Instructions to follow » In the records below, find the line that contains "P4 pin 3: AGND -> none" and the line that contains "S2: switch (ADC, GND) -> none". Set down exactly those lines and every line between them, and nothing more.

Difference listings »
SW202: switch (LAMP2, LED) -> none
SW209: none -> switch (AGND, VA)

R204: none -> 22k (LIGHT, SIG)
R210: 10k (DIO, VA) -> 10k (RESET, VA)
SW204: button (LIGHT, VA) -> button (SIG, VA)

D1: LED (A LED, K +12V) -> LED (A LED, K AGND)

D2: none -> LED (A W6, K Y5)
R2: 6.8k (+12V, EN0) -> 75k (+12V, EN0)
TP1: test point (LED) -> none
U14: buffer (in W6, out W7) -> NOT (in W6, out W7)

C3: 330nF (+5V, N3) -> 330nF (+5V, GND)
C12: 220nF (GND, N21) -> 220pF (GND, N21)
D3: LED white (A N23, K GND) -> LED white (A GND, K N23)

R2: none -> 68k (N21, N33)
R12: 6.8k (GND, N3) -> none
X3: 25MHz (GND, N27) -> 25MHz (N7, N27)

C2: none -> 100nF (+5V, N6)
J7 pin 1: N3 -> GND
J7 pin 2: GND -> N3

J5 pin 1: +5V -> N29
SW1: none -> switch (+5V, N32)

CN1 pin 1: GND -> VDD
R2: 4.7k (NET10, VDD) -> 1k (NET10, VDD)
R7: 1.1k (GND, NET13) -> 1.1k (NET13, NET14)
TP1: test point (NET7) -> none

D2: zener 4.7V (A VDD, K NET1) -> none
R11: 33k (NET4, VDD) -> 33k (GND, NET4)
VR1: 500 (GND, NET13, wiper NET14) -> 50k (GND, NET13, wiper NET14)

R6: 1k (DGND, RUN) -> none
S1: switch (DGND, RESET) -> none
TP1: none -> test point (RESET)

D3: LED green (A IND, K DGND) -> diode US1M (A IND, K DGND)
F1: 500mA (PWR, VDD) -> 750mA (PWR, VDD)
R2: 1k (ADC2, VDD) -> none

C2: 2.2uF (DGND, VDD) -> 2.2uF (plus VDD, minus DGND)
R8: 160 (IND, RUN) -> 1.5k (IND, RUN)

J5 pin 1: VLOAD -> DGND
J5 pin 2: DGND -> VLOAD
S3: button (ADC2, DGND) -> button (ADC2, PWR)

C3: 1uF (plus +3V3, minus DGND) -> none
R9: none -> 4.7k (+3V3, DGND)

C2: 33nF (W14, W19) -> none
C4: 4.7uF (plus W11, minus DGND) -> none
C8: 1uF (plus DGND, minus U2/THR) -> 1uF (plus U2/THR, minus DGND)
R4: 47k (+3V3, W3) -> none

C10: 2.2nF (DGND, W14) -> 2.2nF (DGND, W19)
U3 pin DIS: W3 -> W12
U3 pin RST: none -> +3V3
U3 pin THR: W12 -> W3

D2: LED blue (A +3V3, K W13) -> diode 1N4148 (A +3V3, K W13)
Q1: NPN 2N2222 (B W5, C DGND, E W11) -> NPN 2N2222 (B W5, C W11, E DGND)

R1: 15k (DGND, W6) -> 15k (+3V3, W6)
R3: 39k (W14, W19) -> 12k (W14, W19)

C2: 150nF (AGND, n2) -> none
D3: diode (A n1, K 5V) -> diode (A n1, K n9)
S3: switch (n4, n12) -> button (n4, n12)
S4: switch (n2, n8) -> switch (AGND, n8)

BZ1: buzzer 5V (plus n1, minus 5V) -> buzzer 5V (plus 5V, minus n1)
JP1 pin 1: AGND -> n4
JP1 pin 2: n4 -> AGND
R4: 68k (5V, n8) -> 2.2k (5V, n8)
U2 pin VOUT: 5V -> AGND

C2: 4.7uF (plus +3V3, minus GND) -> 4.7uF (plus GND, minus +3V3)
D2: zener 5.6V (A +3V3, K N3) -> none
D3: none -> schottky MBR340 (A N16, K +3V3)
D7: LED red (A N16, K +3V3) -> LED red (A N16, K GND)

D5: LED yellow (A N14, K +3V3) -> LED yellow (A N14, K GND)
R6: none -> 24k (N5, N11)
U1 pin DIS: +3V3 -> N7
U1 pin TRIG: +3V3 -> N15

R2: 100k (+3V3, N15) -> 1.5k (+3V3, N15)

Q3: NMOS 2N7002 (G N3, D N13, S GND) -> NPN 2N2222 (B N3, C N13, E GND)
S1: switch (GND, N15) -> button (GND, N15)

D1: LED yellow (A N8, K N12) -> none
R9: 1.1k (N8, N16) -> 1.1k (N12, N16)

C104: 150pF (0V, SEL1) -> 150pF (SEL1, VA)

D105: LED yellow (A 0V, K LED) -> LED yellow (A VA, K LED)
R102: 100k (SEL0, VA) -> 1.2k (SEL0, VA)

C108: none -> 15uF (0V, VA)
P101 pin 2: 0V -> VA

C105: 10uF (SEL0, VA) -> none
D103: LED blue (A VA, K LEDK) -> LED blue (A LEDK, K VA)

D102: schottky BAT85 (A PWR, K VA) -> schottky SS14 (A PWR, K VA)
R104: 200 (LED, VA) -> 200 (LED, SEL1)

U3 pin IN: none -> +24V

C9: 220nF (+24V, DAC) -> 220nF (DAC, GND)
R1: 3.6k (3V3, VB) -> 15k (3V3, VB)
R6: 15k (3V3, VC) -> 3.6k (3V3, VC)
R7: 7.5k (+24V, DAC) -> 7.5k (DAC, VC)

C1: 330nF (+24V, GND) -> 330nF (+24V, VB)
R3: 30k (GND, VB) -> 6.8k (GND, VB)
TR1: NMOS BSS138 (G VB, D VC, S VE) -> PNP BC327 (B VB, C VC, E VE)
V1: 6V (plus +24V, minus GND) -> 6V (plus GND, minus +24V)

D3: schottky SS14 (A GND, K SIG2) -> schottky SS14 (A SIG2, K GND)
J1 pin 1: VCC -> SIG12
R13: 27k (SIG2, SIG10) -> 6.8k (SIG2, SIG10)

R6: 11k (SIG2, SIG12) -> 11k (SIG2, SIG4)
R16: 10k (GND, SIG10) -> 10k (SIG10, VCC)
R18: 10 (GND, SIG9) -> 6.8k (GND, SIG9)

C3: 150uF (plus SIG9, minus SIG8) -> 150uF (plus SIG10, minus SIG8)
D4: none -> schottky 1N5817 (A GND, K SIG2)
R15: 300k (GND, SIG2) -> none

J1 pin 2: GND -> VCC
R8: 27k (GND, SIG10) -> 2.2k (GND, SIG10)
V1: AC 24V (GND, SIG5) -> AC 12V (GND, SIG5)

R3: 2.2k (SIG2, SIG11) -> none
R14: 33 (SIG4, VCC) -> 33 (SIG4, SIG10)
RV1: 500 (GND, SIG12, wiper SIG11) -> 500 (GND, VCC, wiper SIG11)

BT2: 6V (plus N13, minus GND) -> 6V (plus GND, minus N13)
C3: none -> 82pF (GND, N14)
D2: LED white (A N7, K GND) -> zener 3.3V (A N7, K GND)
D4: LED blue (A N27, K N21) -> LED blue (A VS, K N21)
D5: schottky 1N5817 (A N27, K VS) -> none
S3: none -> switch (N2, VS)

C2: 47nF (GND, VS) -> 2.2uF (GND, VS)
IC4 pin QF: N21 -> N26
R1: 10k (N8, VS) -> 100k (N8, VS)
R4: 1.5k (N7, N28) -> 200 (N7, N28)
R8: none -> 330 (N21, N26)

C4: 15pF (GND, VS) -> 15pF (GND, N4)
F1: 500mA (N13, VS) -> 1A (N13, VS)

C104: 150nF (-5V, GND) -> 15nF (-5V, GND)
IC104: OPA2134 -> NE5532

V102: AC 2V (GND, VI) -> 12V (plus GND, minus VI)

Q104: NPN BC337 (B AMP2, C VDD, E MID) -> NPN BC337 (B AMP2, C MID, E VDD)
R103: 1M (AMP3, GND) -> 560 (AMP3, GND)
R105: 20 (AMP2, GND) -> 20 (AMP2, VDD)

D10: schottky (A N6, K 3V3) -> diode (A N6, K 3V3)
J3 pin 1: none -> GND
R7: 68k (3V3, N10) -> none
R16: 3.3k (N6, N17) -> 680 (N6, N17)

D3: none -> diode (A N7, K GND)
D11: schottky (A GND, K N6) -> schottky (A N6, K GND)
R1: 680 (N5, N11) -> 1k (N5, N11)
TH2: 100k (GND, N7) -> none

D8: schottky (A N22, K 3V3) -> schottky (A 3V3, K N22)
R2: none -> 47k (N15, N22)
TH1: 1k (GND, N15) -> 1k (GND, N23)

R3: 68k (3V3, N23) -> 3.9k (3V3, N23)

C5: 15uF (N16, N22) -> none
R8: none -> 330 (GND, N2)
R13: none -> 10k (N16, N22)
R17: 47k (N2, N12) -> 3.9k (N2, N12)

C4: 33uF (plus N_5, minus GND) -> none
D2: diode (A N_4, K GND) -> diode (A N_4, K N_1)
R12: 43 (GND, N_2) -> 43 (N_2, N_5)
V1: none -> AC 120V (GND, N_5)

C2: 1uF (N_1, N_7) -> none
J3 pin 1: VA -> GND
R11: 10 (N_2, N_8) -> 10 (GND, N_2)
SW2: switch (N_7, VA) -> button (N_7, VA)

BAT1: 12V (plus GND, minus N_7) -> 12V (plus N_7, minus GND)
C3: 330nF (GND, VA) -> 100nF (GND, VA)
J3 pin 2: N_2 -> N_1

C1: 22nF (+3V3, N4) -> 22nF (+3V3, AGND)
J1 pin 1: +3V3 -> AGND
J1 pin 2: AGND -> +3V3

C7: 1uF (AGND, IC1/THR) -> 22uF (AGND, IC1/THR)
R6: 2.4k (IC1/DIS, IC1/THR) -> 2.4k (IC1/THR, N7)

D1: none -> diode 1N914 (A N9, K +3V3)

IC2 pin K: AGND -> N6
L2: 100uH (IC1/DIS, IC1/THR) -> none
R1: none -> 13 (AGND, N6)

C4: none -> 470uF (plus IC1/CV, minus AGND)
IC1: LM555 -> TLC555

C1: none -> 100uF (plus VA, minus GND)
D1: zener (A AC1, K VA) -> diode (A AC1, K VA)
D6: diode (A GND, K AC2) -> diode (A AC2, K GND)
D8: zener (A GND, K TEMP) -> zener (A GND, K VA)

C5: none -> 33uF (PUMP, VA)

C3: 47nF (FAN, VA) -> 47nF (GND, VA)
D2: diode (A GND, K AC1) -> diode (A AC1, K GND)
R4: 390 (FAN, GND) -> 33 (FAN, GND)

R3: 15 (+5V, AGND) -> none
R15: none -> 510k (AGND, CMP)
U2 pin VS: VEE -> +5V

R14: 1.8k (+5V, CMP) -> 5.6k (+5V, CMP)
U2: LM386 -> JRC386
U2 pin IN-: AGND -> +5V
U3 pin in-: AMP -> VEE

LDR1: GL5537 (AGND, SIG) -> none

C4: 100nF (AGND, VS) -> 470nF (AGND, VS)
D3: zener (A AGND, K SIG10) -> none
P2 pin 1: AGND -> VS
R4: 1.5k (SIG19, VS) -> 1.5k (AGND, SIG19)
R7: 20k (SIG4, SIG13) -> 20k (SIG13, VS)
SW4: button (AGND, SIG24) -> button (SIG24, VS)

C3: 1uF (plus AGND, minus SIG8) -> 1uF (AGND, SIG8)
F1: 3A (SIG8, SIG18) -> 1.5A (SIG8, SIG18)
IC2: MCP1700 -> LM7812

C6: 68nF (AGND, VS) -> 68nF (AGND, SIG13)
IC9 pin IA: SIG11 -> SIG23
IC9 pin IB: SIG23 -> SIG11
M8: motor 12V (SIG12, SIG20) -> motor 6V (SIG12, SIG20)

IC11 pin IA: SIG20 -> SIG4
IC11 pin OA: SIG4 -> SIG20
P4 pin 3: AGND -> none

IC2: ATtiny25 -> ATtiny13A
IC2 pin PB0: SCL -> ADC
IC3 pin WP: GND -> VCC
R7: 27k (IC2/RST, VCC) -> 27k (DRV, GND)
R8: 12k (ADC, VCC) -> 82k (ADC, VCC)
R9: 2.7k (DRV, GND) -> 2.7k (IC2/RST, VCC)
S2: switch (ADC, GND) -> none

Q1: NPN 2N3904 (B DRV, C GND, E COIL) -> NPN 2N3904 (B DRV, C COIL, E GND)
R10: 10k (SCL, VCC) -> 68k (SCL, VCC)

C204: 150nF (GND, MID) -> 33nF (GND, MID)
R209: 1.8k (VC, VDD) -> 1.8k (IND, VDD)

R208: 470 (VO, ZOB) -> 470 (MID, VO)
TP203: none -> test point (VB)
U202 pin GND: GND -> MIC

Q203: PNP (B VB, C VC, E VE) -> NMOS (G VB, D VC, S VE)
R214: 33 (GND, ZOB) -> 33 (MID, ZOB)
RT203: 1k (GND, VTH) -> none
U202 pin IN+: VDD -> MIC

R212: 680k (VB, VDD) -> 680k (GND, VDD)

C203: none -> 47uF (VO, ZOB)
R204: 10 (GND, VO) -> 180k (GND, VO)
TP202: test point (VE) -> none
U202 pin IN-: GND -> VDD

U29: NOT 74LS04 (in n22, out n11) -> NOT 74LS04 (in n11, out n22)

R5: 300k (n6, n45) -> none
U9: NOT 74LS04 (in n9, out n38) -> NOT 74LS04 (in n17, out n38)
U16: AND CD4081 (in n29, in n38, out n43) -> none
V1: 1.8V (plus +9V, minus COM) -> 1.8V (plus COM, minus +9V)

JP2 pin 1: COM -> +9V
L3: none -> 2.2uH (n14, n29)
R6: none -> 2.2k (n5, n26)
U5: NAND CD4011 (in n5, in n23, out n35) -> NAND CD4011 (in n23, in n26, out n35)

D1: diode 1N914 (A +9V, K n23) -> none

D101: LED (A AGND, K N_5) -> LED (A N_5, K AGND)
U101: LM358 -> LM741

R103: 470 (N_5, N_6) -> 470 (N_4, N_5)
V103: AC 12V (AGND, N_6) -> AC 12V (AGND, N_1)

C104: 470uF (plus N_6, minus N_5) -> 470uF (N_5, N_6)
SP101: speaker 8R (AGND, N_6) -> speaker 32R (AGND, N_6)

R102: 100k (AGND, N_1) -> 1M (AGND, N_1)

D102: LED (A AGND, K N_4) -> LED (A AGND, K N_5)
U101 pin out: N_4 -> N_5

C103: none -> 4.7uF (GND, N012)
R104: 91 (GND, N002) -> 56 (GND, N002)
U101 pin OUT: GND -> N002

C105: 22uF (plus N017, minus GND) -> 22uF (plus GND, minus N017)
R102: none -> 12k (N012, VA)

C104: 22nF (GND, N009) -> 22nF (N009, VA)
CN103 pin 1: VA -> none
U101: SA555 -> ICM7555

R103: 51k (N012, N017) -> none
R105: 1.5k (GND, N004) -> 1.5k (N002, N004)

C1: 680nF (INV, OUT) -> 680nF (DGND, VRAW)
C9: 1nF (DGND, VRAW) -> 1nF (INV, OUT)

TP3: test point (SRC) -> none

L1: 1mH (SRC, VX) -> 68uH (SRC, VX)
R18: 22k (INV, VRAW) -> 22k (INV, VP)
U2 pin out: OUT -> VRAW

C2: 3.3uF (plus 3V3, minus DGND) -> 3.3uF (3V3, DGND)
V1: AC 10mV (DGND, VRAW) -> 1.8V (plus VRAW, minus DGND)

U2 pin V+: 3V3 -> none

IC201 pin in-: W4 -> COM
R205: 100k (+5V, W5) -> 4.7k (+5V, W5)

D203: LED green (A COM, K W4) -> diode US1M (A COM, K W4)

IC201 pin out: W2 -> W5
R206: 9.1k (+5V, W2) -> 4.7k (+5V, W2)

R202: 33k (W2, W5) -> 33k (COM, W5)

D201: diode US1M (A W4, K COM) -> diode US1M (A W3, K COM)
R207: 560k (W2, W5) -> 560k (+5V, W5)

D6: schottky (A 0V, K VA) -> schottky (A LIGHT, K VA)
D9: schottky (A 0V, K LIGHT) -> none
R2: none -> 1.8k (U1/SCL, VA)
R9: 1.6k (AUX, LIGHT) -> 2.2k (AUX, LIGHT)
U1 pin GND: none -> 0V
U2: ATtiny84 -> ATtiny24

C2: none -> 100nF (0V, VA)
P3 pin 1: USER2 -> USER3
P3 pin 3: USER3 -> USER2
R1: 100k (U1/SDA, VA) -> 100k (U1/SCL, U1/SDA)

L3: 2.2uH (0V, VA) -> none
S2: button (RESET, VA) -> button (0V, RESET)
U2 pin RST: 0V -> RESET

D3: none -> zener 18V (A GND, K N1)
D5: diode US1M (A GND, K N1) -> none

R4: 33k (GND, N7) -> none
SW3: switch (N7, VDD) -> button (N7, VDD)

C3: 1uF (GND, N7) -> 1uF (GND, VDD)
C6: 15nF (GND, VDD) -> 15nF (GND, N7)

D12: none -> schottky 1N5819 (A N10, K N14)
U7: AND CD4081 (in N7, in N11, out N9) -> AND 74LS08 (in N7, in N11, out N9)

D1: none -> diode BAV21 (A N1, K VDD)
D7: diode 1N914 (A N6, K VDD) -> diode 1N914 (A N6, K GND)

Solved problem »
P4 pin 3: AGND -> none

IC2: ATtiny25 -> ATtiny13A
IC2 pin PB0: SCL -> ADC
IC3 pin WP: GND -> VCC
R7: 27k (IC2/RST, VCC) -> 27k (DRV, GND)
R8: 12k (ADC, VCC) -> 82k (ADC, VCC)
R9: 2.7k (DRV, GND) -> 2.7k (IC2/RST, VCC)
S2: switch (ADC, GND) -> none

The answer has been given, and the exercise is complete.